Exercise goal: How many lines in the entries below contain the string "pizz"? Reply with the number alone.

Entries shown:
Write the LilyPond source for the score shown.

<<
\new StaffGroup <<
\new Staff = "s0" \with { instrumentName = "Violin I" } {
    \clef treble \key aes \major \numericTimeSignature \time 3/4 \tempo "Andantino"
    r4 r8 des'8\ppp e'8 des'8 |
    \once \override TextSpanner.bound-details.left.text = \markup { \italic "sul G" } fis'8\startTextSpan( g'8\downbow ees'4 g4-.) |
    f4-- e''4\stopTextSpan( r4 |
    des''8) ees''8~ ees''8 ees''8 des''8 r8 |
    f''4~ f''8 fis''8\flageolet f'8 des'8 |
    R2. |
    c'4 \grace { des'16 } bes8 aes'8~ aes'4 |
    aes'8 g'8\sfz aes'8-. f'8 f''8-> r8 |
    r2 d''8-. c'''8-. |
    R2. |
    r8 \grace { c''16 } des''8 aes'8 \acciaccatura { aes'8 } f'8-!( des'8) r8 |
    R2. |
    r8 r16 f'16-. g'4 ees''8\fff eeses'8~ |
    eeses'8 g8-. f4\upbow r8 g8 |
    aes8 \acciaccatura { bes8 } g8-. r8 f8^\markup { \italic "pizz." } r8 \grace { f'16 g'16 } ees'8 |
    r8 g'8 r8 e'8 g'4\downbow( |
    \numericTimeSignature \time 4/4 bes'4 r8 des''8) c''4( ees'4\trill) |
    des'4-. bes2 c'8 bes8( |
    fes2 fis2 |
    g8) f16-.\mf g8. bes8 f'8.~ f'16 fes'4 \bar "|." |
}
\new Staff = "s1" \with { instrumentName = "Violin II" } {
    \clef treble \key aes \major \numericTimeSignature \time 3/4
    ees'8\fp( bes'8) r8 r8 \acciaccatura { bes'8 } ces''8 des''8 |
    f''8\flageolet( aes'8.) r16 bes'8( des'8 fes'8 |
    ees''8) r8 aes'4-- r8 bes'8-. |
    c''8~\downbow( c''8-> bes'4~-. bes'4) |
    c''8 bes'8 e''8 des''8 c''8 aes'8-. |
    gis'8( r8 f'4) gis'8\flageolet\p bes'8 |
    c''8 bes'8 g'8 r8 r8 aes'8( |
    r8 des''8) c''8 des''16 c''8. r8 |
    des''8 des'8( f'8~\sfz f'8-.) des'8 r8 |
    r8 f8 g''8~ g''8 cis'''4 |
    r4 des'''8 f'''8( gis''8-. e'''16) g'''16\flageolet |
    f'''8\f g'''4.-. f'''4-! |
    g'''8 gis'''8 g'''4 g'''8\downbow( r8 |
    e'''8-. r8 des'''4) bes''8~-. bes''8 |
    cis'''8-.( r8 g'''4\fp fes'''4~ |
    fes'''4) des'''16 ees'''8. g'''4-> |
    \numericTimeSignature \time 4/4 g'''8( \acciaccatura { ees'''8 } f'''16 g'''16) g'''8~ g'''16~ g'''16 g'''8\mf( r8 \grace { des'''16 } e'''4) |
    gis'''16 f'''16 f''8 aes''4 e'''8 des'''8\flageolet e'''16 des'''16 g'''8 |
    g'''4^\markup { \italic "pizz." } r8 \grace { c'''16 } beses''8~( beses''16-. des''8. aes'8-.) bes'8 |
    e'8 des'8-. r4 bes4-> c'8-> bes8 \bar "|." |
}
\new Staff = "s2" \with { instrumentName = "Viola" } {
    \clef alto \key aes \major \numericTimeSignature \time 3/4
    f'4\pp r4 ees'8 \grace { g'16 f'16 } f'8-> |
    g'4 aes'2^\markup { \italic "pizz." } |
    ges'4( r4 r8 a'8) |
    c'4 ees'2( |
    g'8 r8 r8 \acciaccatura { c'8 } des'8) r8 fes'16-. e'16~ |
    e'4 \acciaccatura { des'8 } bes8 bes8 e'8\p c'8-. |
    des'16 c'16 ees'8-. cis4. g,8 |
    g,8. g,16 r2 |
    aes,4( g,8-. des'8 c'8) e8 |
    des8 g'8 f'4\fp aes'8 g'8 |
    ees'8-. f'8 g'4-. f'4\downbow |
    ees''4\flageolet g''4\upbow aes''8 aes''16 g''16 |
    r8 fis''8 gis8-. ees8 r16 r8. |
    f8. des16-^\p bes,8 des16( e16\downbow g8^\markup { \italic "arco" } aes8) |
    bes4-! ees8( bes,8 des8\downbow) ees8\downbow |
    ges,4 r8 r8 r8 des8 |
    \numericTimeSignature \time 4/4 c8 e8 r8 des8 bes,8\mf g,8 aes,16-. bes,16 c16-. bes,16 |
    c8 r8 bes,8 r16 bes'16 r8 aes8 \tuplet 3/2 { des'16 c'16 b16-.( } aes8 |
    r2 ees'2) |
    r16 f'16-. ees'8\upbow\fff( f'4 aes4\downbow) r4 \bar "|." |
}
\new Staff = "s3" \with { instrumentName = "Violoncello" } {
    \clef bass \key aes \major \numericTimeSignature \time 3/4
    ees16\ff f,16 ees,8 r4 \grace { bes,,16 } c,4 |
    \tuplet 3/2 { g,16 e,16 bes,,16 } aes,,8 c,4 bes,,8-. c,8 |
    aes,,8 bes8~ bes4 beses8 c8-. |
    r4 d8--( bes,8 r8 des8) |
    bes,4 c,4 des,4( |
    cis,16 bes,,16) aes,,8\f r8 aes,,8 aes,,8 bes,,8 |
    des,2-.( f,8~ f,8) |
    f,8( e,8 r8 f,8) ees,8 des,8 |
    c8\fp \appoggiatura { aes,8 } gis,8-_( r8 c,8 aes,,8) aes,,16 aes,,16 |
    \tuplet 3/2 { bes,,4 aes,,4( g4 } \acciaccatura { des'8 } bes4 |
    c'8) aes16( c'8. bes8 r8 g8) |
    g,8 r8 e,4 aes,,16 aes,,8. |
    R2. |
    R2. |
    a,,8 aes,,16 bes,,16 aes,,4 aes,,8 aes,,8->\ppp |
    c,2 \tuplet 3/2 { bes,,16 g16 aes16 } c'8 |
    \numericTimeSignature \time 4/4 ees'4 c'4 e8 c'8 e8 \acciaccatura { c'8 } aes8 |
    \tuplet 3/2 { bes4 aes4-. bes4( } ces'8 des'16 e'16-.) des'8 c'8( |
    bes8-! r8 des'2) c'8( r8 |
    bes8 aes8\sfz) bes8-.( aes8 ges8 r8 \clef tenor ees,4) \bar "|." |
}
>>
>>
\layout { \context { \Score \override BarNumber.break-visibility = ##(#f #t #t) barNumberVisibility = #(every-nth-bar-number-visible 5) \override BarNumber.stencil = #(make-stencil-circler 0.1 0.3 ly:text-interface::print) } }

---

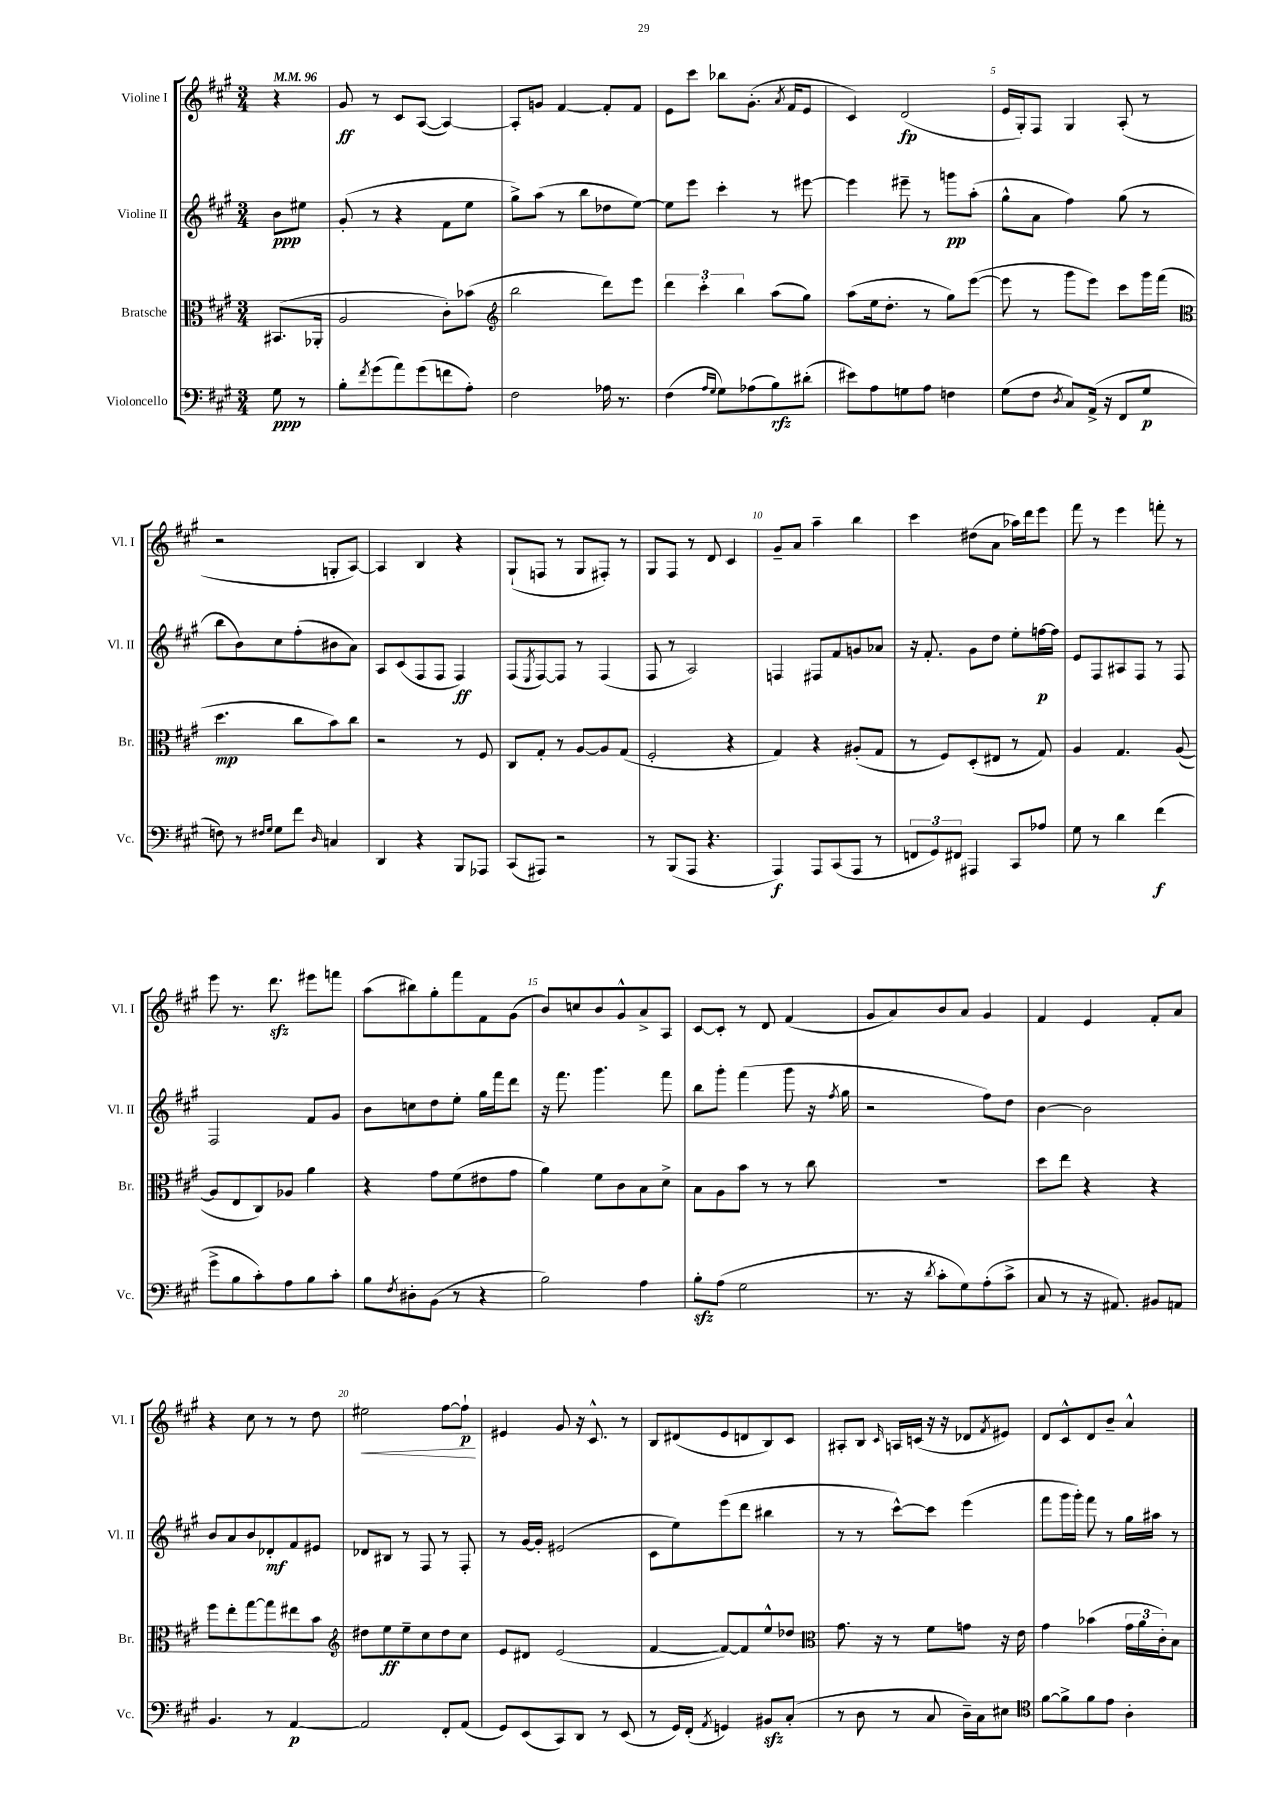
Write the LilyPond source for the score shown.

--

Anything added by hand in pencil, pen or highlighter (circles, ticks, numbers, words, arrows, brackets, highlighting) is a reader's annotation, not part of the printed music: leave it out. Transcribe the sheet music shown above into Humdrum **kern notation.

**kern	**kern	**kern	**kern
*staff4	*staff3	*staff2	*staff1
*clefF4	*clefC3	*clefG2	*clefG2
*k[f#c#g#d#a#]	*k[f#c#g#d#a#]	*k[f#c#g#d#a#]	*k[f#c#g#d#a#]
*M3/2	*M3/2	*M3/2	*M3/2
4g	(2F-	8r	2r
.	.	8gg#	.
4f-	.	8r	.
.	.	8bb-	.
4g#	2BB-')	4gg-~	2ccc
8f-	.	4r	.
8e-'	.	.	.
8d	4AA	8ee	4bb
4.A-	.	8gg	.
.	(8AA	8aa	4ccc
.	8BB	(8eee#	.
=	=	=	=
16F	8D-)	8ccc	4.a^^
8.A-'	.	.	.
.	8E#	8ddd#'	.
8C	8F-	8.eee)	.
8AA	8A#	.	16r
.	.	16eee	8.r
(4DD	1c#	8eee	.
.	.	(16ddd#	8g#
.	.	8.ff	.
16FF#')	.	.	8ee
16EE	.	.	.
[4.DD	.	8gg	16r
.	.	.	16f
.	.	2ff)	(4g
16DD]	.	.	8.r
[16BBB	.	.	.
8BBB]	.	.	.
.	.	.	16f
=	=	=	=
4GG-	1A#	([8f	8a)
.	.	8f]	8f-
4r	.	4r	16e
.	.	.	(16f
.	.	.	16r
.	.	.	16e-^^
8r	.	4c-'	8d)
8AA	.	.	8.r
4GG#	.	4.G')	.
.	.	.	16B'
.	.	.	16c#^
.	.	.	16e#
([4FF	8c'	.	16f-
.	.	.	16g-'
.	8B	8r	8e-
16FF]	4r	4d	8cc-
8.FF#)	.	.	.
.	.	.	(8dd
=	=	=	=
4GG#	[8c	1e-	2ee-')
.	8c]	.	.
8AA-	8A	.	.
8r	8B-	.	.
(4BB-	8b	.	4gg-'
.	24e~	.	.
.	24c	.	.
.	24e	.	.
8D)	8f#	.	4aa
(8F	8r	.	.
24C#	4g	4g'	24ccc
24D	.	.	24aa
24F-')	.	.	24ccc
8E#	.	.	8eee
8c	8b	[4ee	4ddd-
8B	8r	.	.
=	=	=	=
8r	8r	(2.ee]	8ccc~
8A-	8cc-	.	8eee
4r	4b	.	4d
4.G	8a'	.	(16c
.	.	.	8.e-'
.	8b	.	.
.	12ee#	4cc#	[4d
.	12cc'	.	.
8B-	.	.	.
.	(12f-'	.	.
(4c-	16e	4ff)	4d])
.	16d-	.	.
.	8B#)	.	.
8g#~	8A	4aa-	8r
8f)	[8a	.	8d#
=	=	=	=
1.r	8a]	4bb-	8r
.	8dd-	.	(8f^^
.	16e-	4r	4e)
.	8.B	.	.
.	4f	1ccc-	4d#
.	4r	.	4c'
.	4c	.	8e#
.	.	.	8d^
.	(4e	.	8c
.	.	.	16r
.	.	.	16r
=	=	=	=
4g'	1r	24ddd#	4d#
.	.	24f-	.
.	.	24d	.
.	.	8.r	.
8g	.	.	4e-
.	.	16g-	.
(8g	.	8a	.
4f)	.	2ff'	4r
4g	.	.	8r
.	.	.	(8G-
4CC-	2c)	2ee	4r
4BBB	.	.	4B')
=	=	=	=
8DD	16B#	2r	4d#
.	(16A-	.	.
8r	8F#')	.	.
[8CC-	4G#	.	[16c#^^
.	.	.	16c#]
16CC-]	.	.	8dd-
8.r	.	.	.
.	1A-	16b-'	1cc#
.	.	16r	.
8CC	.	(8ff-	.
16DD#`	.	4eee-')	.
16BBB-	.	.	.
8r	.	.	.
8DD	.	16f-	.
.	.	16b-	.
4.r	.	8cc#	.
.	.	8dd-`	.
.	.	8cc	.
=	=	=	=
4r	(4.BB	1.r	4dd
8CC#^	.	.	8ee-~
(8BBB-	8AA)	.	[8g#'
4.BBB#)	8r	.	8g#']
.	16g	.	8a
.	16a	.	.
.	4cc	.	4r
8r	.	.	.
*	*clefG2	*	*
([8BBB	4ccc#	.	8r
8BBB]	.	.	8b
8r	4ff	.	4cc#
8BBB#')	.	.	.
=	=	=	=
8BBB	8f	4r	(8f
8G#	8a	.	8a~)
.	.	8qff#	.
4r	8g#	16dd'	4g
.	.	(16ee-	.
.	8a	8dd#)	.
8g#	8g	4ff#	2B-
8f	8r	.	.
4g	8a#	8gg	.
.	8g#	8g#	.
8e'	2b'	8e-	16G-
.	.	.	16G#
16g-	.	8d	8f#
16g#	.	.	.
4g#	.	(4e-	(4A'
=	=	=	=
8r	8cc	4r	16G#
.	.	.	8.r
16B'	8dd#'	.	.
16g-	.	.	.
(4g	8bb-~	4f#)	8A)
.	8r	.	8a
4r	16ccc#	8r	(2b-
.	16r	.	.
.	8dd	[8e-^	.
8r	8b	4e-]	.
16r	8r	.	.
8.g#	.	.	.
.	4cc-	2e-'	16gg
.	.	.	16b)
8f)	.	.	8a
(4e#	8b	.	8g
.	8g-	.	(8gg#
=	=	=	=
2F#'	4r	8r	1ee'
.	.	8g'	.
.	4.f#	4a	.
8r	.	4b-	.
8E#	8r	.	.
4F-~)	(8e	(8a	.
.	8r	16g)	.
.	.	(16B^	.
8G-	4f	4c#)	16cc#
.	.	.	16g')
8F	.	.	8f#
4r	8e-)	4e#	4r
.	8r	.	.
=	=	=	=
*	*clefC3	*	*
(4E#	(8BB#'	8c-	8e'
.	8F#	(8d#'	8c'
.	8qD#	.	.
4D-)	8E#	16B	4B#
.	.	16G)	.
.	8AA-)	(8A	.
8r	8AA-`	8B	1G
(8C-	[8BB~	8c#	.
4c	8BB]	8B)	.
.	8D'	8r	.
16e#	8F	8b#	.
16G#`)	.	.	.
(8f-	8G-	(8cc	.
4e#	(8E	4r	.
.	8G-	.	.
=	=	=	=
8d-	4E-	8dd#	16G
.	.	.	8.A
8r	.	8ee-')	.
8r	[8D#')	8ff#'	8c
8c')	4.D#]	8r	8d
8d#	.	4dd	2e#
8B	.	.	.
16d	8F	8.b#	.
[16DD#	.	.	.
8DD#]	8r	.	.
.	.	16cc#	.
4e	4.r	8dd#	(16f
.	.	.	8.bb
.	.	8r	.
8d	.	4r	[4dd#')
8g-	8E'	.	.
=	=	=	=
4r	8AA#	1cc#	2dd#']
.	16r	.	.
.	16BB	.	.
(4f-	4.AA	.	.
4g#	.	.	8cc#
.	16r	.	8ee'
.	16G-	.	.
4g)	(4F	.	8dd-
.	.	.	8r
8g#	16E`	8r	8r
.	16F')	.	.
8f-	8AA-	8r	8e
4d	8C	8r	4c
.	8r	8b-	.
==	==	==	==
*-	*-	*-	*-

Result: 3